**How to complete this task:** Quote the lines below word for word, omitting the pictures.

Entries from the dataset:
★ ★ ★ ★ ★ ★ ★
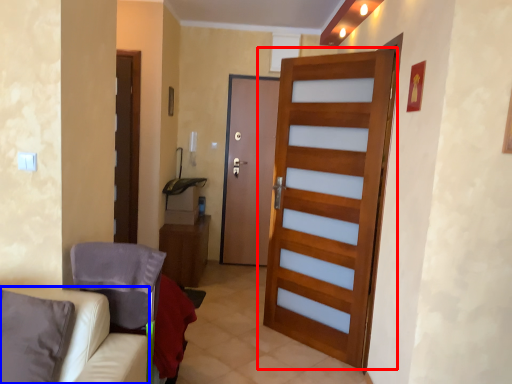
Question: Which point is closer to the camera, door (highlighted by a red box) or furniture (highlighted by a blue box)?

Choices:
 (A) door
 (B) furniture

Answer: (B)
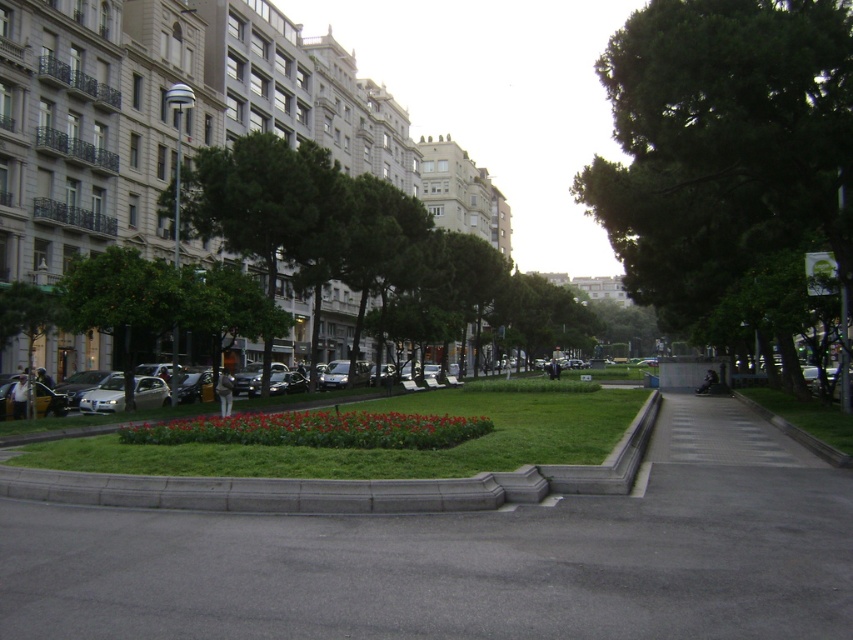
Question: Does gray asphalt pavement at center appear on the right side of gray concrete curb at lower center?

Choices:
 (A) yes
 (B) no

Answer: (A)

Question: Which of the following is the closest to the observer?

Choices:
 (A) (9, 490)
 (B) (572, 577)
 (C) (494, 420)

Answer: (B)

Question: Observing the image, what is the correct spatial positioning of green grass at center in reference to green grass at lower right?

Choices:
 (A) below
 (B) above

Answer: (A)

Question: Which point is closer to the camera taking this photo?

Choices:
 (A) (834, 420)
 (B) (503, 440)

Answer: (B)

Question: Which object is farther from the camera taking this photo?

Choices:
 (A) green grass at center
 (B) gray asphalt pavement at center
 (C) green grass at lower right
 (D) green leafy tree at center

Answer: (D)

Question: Can you confirm if green leafy tree at center is thinner than gray concrete curb at lower center?

Choices:
 (A) no
 (B) yes

Answer: (A)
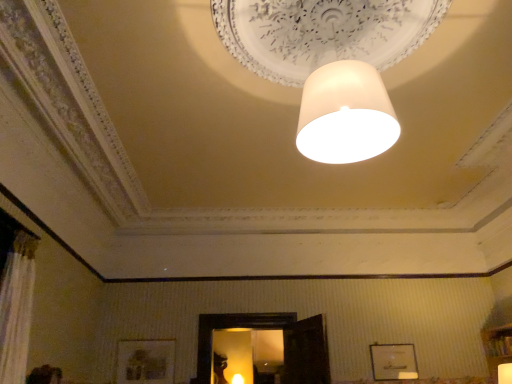
Question: From the image's perspective, would you say white matte lampshade at center, the 1th lamp when ordered from top to bottom, is shown under matte white lampshade at upper center, arranged as the second lamp when ordered from the bottom?

Choices:
 (A) no
 (B) yes

Answer: (A)

Question: Is white matte lampshade at center, arranged as the third lamp when ordered from the bottom, completely or partially outside of matte white lampshade at upper center, which ranks as the third lamp in left-to-right order?

Choices:
 (A) yes
 (B) no

Answer: (A)

Question: Is white matte lampshade at center, the 1th lamp when ordered from front to back, looking in the opposite direction of matte white lampshade at upper center, which ranks as the third lamp in left-to-right order?

Choices:
 (A) no
 (B) yes

Answer: (A)

Question: Is matte white lampshade at upper center, which is counted as the second lamp, starting from the top, inside white matte lampshade at center, arranged as the second lamp when viewed from the right?

Choices:
 (A) yes
 (B) no

Answer: (B)

Question: Is white matte lampshade at center, arranged as the third lamp when ordered from the bottom, not near matte white lampshade at upper center, which ranks as the third lamp in left-to-right order?

Choices:
 (A) yes
 (B) no

Answer: (A)

Question: Relative to matte white lampshade at upper center, marked as the 1th lamp in a bottom-to-top arrangement, is white matte lampshade at center, arranged as the second lamp when viewed from the right, in front or behind?

Choices:
 (A) behind
 (B) front

Answer: (B)

Question: Is point (286, 3) closer or farther from the camera than point (242, 375)?

Choices:
 (A) closer
 (B) farther

Answer: (A)

Question: Is white matte lampshade at center, which is counted as the second lamp, starting from the left, to the left or to the right of matte white lampshade at upper center, which ranks as the first lamp in back-to-front order, in the image?

Choices:
 (A) left
 (B) right

Answer: (B)

Question: Choose the correct answer: Is white matte lampshade at center, which is counted as the third lamp, starting from the back, inside matte white lampshade at upper center, marked as the 1th lamp in a bottom-to-top arrangement, or outside it?

Choices:
 (A) outside
 (B) inside

Answer: (A)

Question: Looking at their shapes, would you say white matte lampshade at center, the 1th lamp when ordered from top to bottom, is wider or thinner than wooden picture frame at lower center, placed as the second picture frame when sorted from right to left?

Choices:
 (A) wide
 (B) thin

Answer: (A)

Question: In terms of size, does white matte lampshade at center, the 1th lamp when ordered from front to back, appear bigger or smaller than wooden picture frame at lower center, the 1th picture frame positioned from the left?

Choices:
 (A) big
 (B) small

Answer: (A)

Question: Based on their positions, is white matte lampshade at center, arranged as the second lamp when viewed from the right, located to the left or right of wooden picture frame at lower center, the 1th picture frame positioned from the left?

Choices:
 (A) right
 (B) left

Answer: (A)

Question: From the image's perspective, is white matte lampshade at center, the 1th lamp when ordered from front to back, above or below wooden picture frame at lower center, the 1th picture frame positioned from the left?

Choices:
 (A) above
 (B) below

Answer: (A)

Question: Would you say matte white lampshade at upper center, marked as the 1th lamp in a bottom-to-top arrangement, is to the left or to the right of wooden picture frame at lower center, placed as the second picture frame when sorted from right to left, in the picture?

Choices:
 (A) right
 (B) left

Answer: (A)

Question: In terms of size, does matte white lampshade at upper center, which is the third lamp from right to left, appear bigger or smaller than wooden picture frame at lower center, the 1th picture frame positioned from the left?

Choices:
 (A) big
 (B) small

Answer: (B)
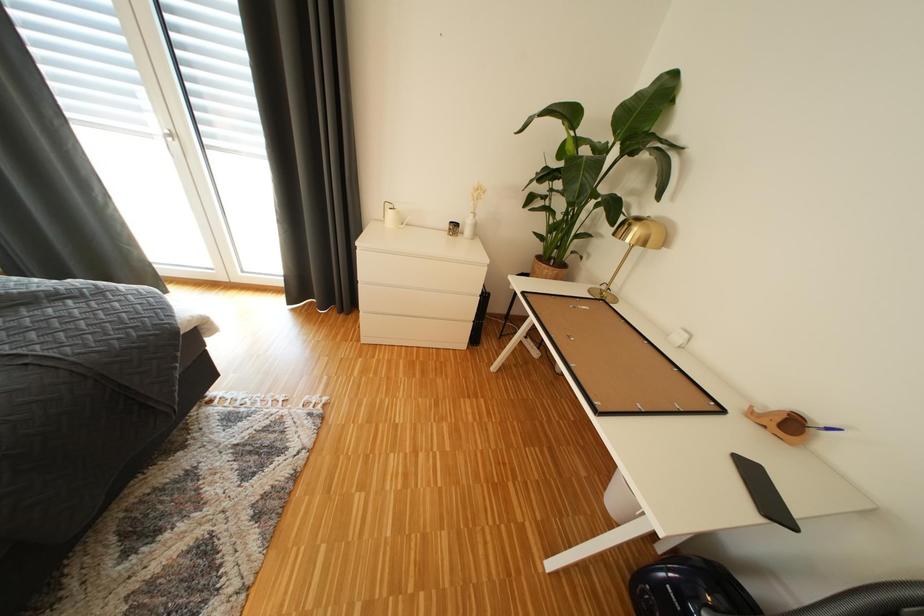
★ ★ ★ ★ ★ ★ ★
**Solution to the problem:**
Question: Which point is closer to the camera, door (highlighted by a red box) or furniture (highlighted by a blue box)?

Choices:
 (A) door
 (B) furniture

Answer: (B)
Question: Does gray asphalt pavement at center appear on the right side of gray concrete curb at lower center?

Choices:
 (A) yes
 (B) no

Answer: (A)

Question: Which of the following is the closest to the observer?

Choices:
 (A) (9, 490)
 (B) (572, 577)
 (C) (494, 420)

Answer: (B)

Question: Observing the image, what is the correct spatial positioning of green grass at center in reference to green grass at lower right?

Choices:
 (A) below
 (B) above

Answer: (A)

Question: Which point is closer to the camera taking this photo?

Choices:
 (A) (834, 420)
 (B) (503, 440)

Answer: (B)

Question: Which object is farther from the camera taking this photo?

Choices:
 (A) green grass at center
 (B) gray asphalt pavement at center
 (C) green grass at lower right
 (D) green leafy tree at center

Answer: (D)

Question: Can you confirm if green leafy tree at center is thinner than gray concrete curb at lower center?

Choices:
 (A) no
 (B) yes

Answer: (A)
Question: From the image's perspective, would you say white matte lampshade at center, the 1th lamp when ordered from top to bottom, is shown under matte white lampshade at upper center, arranged as the second lamp when ordered from the bottom?

Choices:
 (A) no
 (B) yes

Answer: (A)

Question: Is white matte lampshade at center, arranged as the third lamp when ordered from the bottom, completely or partially outside of matte white lampshade at upper center, which ranks as the third lamp in left-to-right order?

Choices:
 (A) yes
 (B) no

Answer: (A)

Question: Is white matte lampshade at center, the 1th lamp when ordered from front to back, looking in the opposite direction of matte white lampshade at upper center, which ranks as the third lamp in left-to-right order?

Choices:
 (A) no
 (B) yes

Answer: (A)

Question: Is matte white lampshade at upper center, which is counted as the second lamp, starting from the top, inside white matte lampshade at center, arranged as the second lamp when viewed from the right?

Choices:
 (A) yes
 (B) no

Answer: (B)

Question: Is white matte lampshade at center, arranged as the third lamp when ordered from the bottom, not near matte white lampshade at upper center, which ranks as the third lamp in left-to-right order?

Choices:
 (A) yes
 (B) no

Answer: (A)

Question: Relative to matte white lampshade at upper center, marked as the 1th lamp in a bottom-to-top arrangement, is white matte lampshade at center, arranged as the second lamp when viewed from the right, in front or behind?

Choices:
 (A) behind
 (B) front

Answer: (B)

Question: Is point (286, 3) closer or farther from the camera than point (242, 375)?

Choices:
 (A) closer
 (B) farther

Answer: (A)

Question: Is white matte lampshade at center, which is counted as the second lamp, starting from the left, to the left or to the right of matte white lampshade at upper center, which ranks as the first lamp in back-to-front order, in the image?

Choices:
 (A) left
 (B) right

Answer: (B)

Question: Choose the correct answer: Is white matte lampshade at center, which is counted as the third lamp, starting from the back, inside matte white lampshade at upper center, marked as the 1th lamp in a bottom-to-top arrangement, or outside it?

Choices:
 (A) outside
 (B) inside

Answer: (A)

Question: Looking at their shapes, would you say white matte lampshade at center, the 1th lamp when ordered from top to bottom, is wider or thinner than wooden picture frame at lower center, placed as the second picture frame when sorted from right to left?

Choices:
 (A) wide
 (B) thin

Answer: (A)

Question: In terms of size, does white matte lampshade at center, the 1th lamp when ordered from front to back, appear bigger or smaller than wooden picture frame at lower center, the 1th picture frame positioned from the left?

Choices:
 (A) big
 (B) small

Answer: (A)

Question: Based on their positions, is white matte lampshade at center, arranged as the second lamp when viewed from the right, located to the left or right of wooden picture frame at lower center, the 1th picture frame positioned from the left?

Choices:
 (A) right
 (B) left

Answer: (A)

Question: From the image's perspective, is white matte lampshade at center, the 1th lamp when ordered from front to back, above or below wooden picture frame at lower center, the 1th picture frame positioned from the left?

Choices:
 (A) above
 (B) below

Answer: (A)

Question: Would you say matte white lampshade at upper center, marked as the 1th lamp in a bottom-to-top arrangement, is to the left or to the right of wooden picture frame at lower center, placed as the second picture frame when sorted from right to left, in the picture?

Choices:
 (A) right
 (B) left

Answer: (A)

Question: In terms of size, does matte white lampshade at upper center, which is the third lamp from right to left, appear bigger or smaller than wooden picture frame at lower center, the 1th picture frame positioned from the left?

Choices:
 (A) big
 (B) small

Answer: (B)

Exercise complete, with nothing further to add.